**WHAT NEEDS TO BE DONE**. Your answer should be every line of the records that contains the word "minus", copied as it stands.

Excerpts from a dataset

_ _ _ _ _ _ _

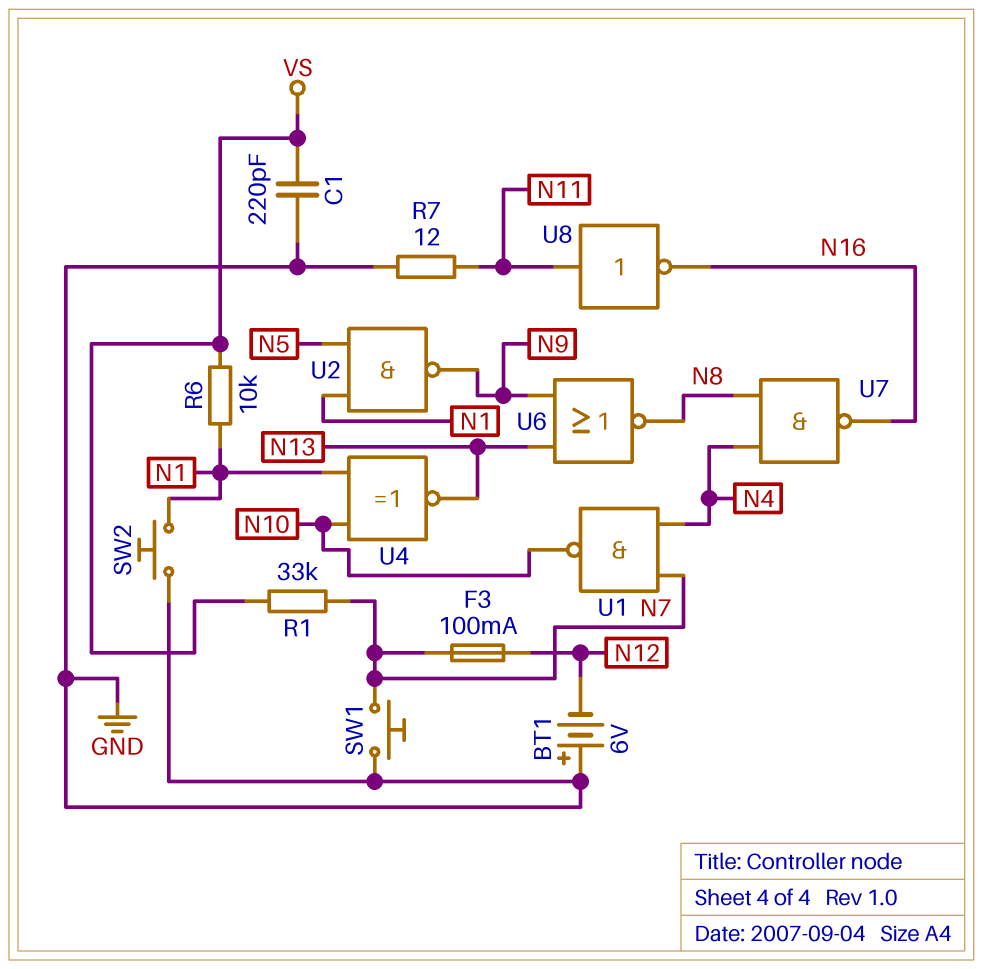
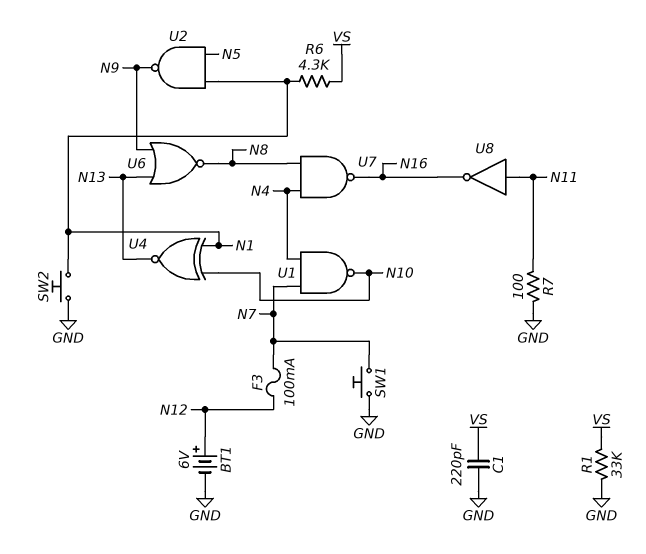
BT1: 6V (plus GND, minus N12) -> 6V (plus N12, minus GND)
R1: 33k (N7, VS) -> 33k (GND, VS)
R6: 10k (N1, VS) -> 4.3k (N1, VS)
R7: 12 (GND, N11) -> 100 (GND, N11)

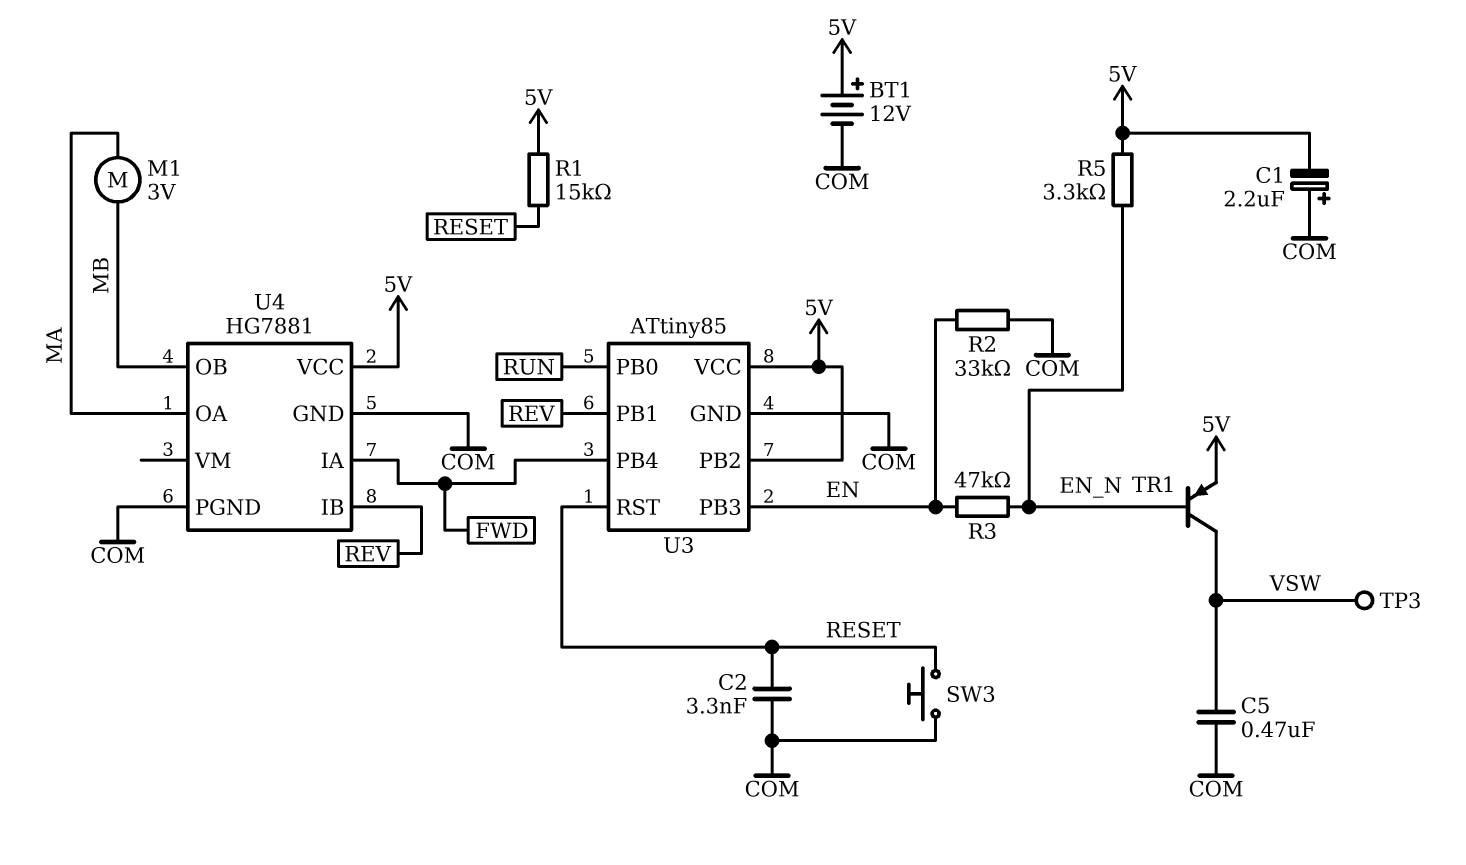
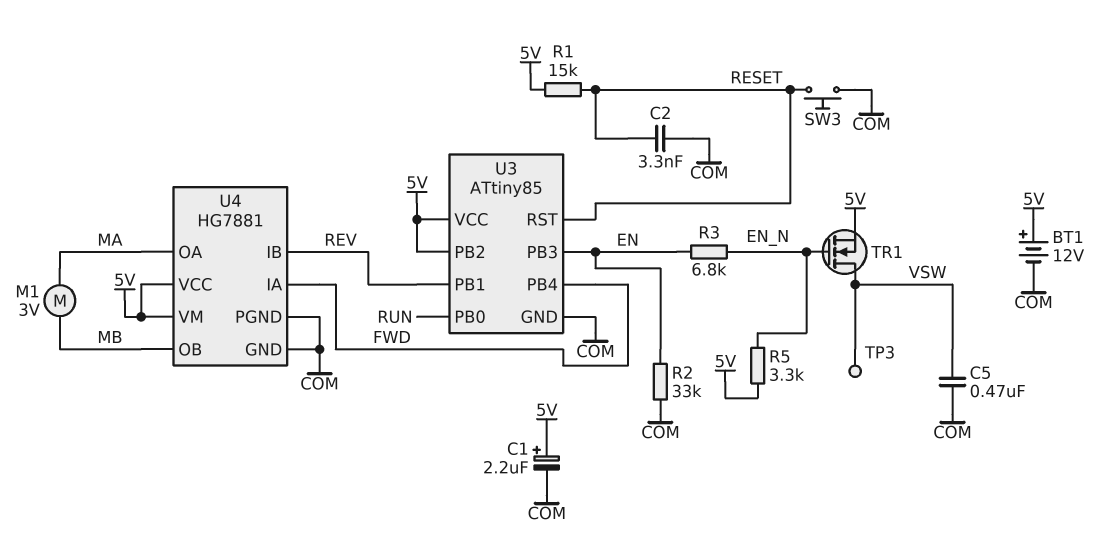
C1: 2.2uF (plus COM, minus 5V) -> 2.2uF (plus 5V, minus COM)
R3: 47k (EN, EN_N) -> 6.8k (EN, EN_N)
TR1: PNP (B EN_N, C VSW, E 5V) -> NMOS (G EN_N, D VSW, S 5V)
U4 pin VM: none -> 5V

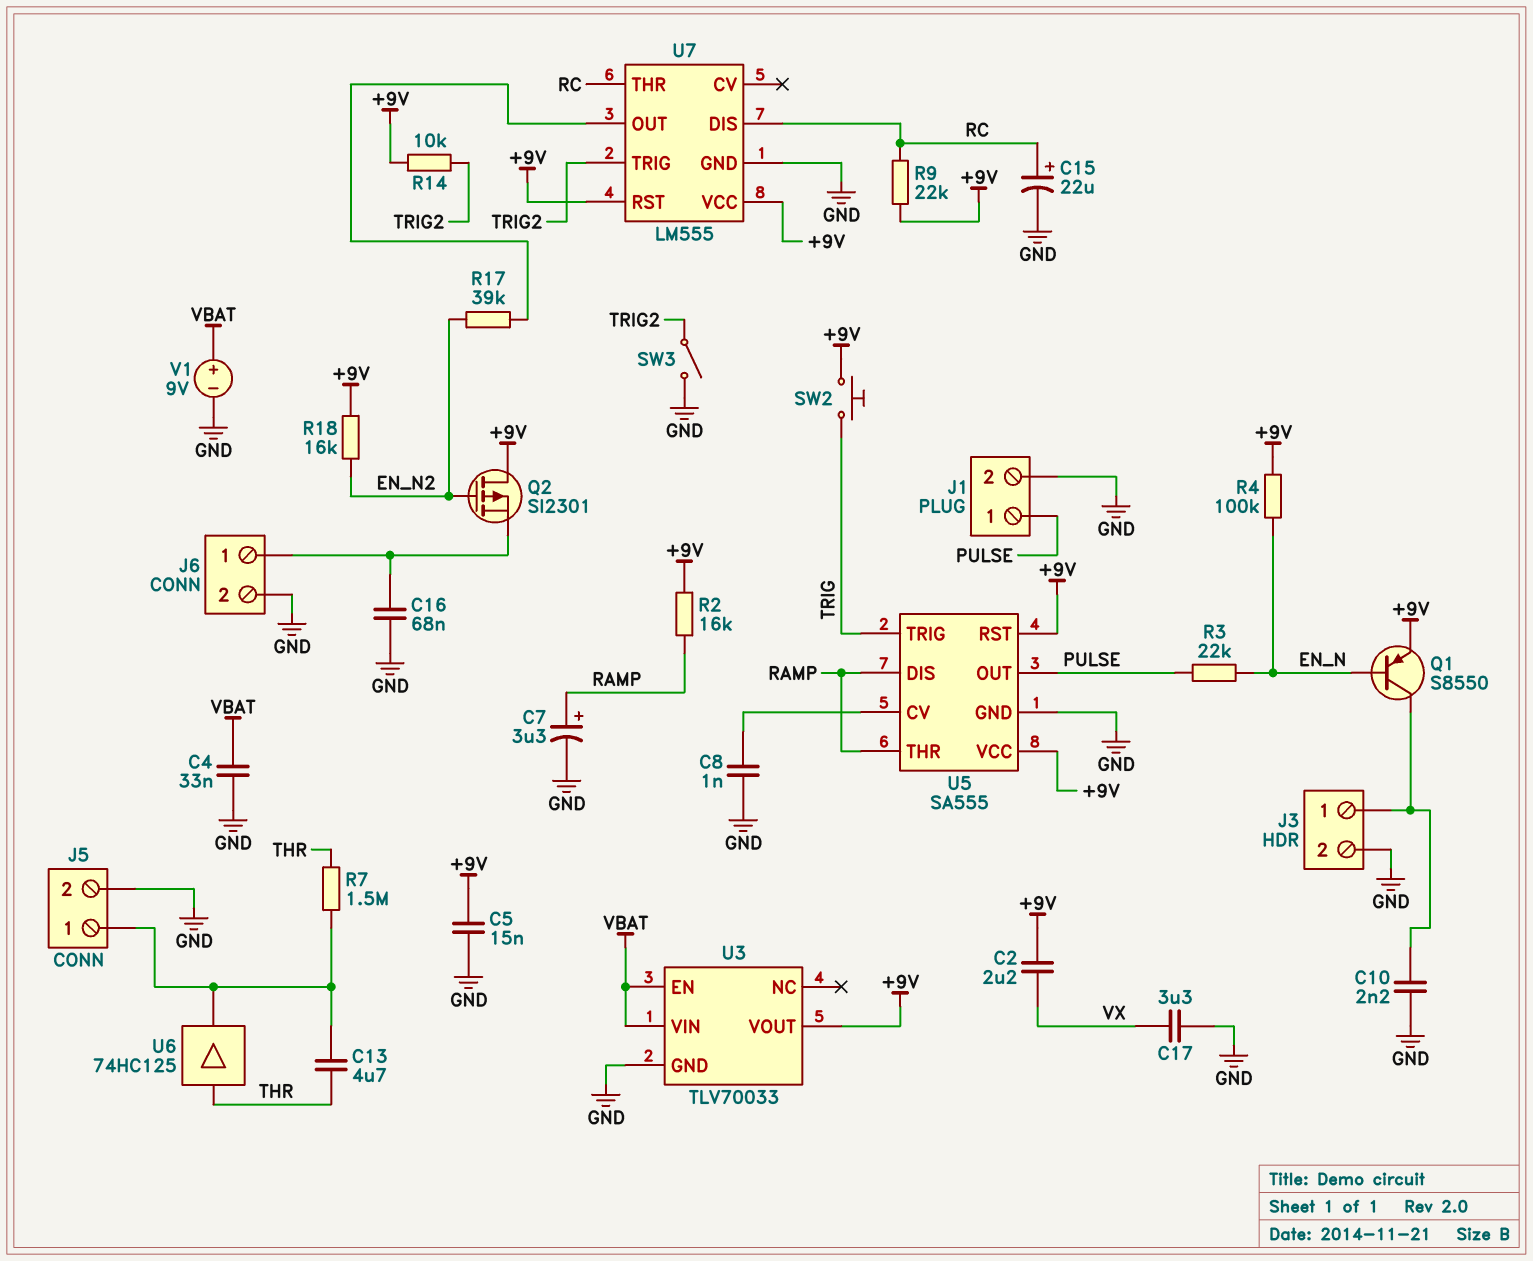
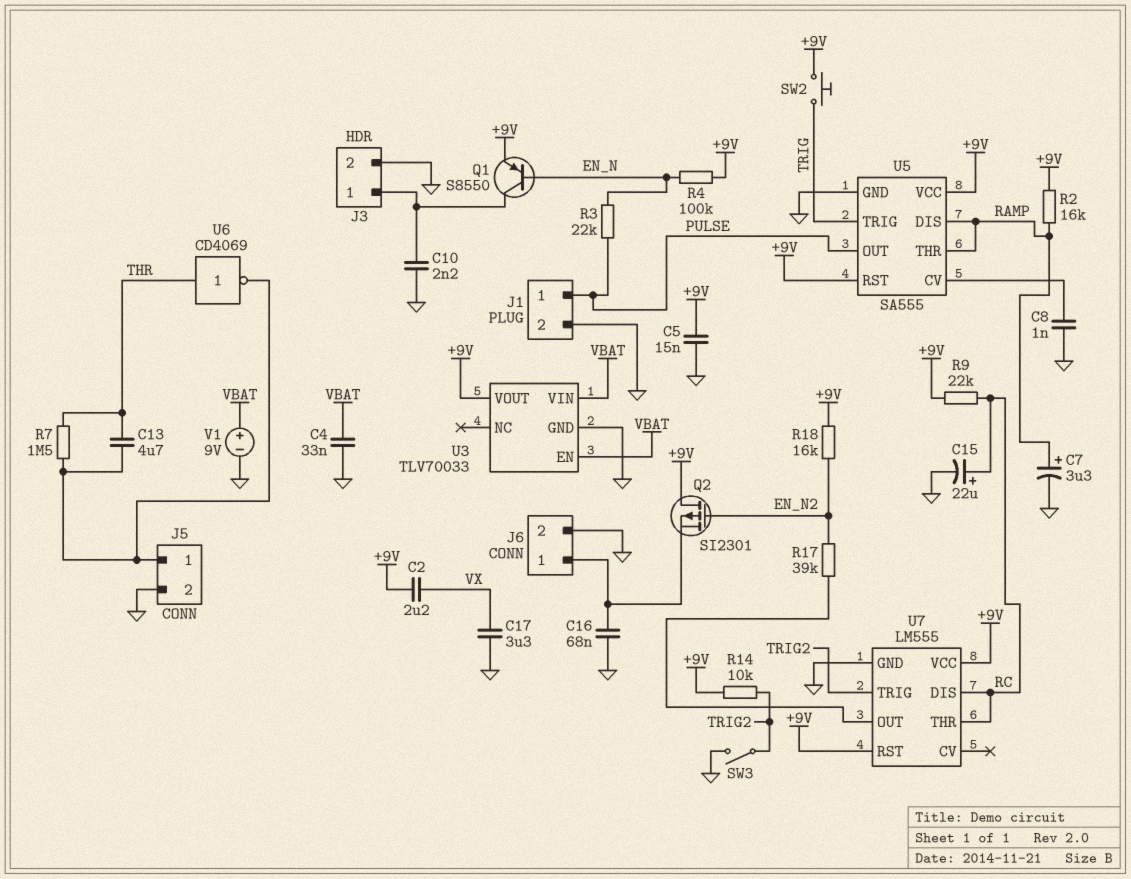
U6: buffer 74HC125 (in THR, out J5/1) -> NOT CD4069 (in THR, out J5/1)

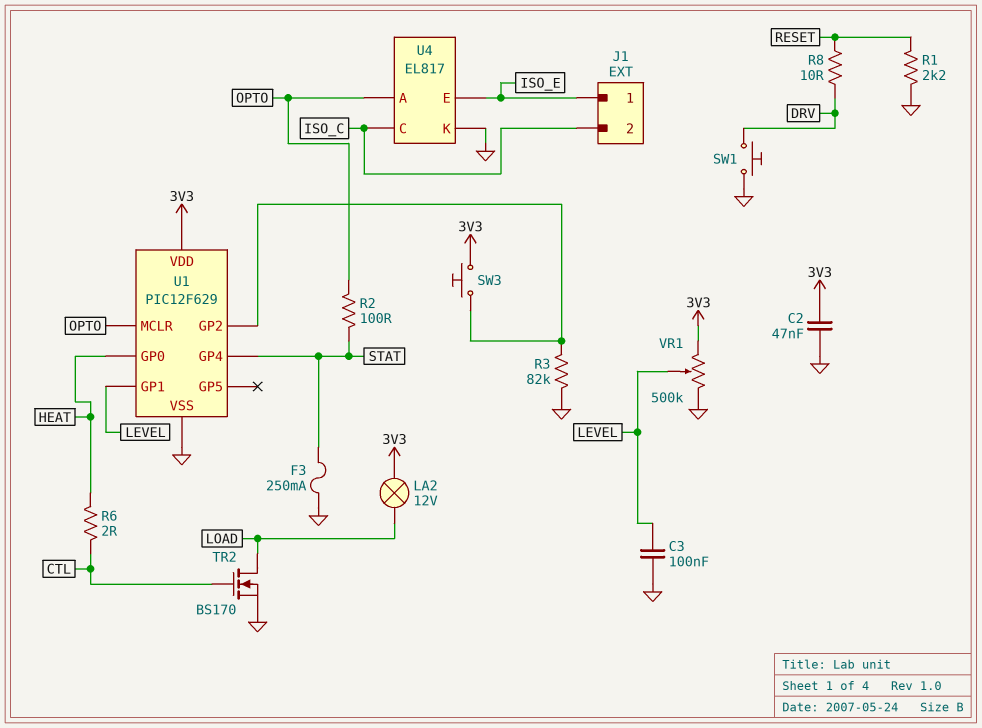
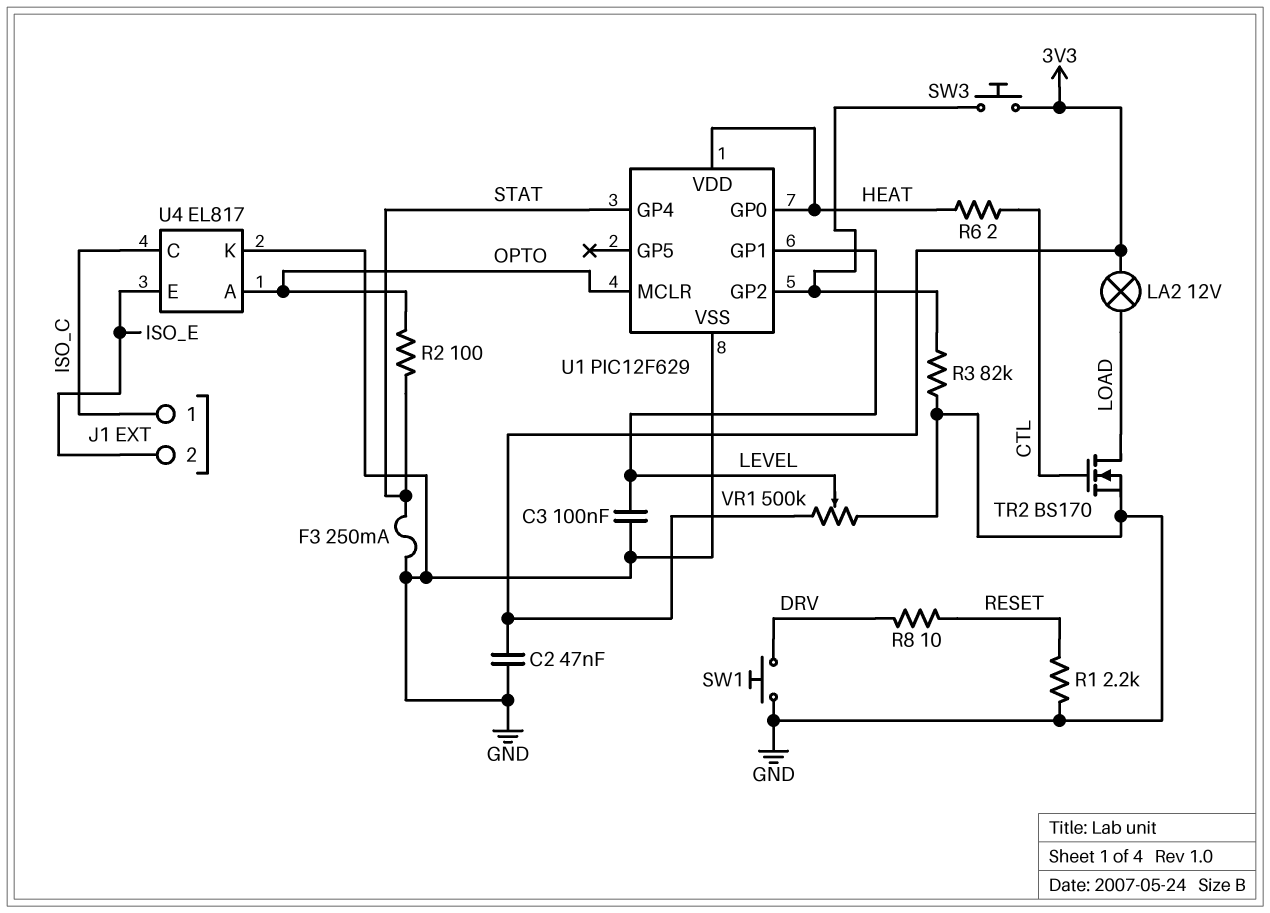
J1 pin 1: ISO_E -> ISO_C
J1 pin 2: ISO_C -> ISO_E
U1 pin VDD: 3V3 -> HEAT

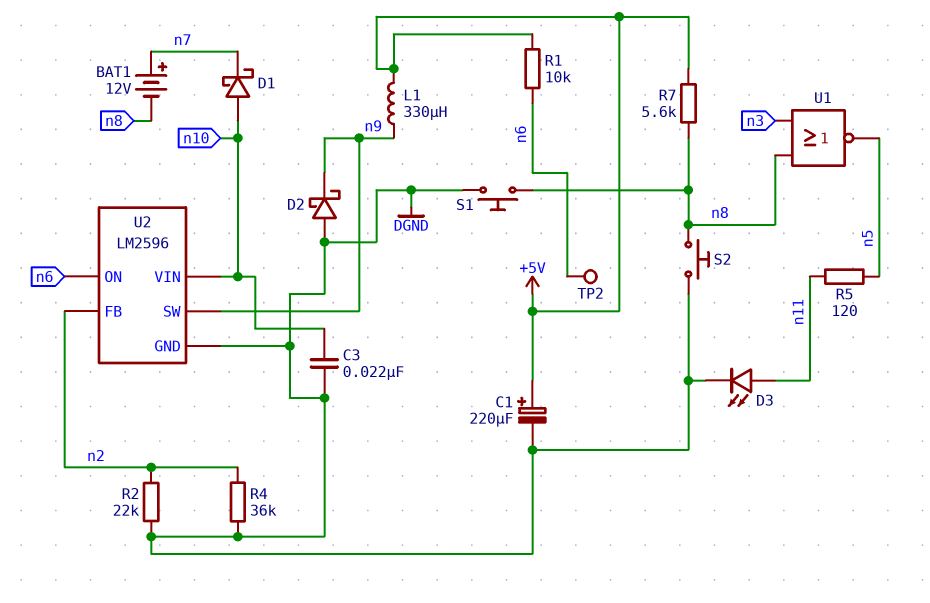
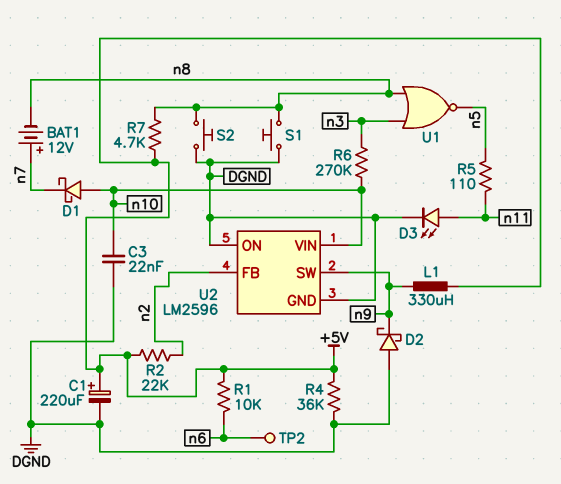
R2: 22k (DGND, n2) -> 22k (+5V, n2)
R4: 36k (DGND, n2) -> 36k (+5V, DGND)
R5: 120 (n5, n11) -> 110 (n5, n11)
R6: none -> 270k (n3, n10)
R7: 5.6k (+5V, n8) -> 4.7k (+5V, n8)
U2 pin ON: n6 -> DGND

_ _ _ _ _ _ _

**EXERCISE OUTPUT**.
BT1: 6V (plus GND, minus N12) -> 6V (plus N12, minus GND)
C1: 2.2uF (plus COM, minus 5V) -> 2.2uF (plus 5V, minus COM)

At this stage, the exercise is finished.